Locate each line below that includes the word "annotation", and copy those lines out in full.

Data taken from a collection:
▼

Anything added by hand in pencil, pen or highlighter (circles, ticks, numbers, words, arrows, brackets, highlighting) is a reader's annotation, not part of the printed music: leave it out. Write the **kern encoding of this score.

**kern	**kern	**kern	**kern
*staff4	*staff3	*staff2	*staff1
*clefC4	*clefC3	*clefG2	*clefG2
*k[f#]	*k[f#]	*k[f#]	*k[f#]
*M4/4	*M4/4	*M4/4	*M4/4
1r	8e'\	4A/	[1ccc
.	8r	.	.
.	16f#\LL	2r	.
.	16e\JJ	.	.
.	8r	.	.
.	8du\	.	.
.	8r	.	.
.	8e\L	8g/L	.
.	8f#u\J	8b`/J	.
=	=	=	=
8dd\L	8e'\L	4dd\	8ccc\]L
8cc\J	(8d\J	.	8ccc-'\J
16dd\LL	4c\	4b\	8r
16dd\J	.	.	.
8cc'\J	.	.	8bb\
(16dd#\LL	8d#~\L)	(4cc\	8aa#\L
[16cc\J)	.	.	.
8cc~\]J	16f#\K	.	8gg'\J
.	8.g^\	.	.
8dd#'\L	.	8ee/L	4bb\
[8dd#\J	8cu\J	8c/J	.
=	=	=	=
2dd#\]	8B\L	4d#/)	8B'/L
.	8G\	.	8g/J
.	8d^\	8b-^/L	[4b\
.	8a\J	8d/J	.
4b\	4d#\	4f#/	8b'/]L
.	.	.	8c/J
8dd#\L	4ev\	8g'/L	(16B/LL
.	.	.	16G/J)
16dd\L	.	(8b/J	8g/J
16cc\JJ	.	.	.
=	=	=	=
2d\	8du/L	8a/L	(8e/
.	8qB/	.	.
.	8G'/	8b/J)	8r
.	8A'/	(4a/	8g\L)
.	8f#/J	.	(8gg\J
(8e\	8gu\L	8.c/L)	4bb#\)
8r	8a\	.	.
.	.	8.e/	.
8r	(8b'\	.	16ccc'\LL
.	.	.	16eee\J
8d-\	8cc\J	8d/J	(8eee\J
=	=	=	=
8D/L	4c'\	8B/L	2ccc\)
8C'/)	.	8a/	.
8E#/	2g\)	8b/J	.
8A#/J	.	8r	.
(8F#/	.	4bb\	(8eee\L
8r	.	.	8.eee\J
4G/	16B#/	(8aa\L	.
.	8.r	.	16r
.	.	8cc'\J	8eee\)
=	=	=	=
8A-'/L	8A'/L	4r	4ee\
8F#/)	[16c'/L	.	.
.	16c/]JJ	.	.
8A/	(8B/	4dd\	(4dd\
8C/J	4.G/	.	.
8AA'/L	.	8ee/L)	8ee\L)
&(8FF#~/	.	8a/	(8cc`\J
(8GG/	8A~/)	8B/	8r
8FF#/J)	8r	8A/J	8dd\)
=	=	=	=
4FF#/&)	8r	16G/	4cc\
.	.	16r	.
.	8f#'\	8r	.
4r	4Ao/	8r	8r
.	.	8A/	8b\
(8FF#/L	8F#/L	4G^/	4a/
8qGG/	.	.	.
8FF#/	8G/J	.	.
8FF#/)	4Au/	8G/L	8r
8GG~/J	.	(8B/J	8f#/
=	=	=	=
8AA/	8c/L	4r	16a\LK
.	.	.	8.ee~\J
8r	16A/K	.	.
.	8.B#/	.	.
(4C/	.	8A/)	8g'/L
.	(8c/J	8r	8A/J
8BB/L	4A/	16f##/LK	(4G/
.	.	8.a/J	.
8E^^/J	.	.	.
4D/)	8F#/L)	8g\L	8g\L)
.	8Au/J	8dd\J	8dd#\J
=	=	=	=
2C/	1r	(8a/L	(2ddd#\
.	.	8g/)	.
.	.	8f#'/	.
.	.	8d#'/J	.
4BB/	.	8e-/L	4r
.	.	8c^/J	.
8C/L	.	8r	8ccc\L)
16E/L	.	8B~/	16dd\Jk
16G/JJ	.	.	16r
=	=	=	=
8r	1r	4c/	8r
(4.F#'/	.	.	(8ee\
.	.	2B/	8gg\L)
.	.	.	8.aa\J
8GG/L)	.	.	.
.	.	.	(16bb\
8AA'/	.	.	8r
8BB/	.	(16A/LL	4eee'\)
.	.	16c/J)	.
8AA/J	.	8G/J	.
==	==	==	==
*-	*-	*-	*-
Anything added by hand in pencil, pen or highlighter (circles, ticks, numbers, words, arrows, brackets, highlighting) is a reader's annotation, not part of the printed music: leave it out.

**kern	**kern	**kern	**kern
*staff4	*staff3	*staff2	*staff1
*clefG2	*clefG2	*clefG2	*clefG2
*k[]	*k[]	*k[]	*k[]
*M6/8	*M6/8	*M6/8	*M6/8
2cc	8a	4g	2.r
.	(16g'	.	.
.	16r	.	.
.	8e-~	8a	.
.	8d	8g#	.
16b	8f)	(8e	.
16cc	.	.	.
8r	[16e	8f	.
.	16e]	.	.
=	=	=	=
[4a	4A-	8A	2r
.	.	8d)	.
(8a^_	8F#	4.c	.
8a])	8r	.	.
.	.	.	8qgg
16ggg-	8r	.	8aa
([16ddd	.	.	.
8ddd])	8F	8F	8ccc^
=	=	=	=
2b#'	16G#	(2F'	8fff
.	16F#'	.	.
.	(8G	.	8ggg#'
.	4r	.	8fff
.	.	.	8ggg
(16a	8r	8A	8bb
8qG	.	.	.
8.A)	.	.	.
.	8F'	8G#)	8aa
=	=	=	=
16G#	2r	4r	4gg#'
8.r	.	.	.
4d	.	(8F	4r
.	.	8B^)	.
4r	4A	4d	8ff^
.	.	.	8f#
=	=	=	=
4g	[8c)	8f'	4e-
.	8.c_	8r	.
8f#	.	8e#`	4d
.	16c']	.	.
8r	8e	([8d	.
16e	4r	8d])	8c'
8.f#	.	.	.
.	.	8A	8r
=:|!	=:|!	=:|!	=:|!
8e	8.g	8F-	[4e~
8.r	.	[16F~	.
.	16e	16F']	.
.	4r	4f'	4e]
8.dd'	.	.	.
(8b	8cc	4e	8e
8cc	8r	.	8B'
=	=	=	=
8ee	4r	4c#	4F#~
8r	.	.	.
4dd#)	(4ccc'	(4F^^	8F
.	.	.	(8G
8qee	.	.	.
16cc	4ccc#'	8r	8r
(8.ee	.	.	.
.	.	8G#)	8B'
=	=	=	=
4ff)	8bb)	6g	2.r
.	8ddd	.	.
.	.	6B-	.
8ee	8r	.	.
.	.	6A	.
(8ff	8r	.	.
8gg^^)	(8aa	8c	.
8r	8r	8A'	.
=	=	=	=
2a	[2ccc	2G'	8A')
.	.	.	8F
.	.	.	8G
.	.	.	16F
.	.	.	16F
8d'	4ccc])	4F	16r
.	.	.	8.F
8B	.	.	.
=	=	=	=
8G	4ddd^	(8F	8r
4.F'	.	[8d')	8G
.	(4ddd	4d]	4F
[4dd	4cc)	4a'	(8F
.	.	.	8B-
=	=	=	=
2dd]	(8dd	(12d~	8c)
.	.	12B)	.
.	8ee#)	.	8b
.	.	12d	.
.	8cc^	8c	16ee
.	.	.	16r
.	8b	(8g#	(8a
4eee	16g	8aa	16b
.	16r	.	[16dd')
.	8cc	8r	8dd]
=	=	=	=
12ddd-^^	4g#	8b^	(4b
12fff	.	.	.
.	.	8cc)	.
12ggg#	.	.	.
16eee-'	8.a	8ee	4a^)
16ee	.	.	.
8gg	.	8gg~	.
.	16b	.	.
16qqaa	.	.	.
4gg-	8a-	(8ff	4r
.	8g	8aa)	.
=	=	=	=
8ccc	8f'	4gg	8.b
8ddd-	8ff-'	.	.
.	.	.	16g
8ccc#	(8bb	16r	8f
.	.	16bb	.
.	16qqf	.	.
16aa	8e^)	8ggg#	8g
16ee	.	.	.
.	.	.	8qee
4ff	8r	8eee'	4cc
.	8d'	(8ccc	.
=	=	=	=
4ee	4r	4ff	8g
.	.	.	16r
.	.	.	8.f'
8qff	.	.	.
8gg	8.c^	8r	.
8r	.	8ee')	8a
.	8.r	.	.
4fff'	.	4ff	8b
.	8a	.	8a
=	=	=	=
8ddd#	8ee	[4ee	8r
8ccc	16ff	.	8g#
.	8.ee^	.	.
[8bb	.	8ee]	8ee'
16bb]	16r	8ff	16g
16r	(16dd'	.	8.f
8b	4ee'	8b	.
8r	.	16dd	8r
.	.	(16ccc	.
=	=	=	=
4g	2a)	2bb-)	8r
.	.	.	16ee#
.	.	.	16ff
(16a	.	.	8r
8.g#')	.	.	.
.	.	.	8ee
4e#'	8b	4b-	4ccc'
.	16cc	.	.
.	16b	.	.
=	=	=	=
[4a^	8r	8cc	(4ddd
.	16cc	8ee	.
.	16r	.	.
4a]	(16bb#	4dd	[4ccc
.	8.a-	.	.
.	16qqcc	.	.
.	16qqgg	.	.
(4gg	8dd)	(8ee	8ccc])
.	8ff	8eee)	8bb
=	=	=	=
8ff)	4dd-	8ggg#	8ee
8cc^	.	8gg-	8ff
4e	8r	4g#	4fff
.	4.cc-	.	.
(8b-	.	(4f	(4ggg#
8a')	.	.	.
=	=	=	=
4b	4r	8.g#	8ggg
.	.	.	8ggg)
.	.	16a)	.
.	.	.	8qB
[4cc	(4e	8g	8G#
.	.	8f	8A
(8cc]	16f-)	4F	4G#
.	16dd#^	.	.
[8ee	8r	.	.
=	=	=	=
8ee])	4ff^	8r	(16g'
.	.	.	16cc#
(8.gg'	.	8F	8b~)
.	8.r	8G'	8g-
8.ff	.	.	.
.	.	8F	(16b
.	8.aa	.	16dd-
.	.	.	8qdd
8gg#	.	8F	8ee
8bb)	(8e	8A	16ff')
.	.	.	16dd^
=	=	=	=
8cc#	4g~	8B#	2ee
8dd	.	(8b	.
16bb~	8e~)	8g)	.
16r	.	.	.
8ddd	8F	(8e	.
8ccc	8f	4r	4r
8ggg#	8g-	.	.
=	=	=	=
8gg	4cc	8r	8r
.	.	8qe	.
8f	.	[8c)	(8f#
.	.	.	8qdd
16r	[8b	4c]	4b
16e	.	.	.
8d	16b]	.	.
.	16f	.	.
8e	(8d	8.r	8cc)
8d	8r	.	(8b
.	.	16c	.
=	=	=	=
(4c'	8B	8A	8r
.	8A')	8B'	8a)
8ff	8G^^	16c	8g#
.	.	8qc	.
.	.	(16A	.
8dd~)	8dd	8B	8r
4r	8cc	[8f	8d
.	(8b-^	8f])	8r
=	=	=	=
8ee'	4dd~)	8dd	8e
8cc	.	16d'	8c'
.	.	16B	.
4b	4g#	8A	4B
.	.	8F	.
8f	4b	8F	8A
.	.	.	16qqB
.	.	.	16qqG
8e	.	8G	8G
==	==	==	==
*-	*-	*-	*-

▲

- **Solution for this problem**
Anything added by hand in pencil, pen or highlighter (circles, ticks, numbers, words, arrows, brackets, highlighting) is a reader's annotation, not part of the printed music: leave it out. Write the **kern encoding of this score.
Anything added by hand in pencil, pen or highlighter (circles, ticks, numbers, words, arrows, brackets, highlighting) is a reader's annotation, not part of the printed music: leave it out.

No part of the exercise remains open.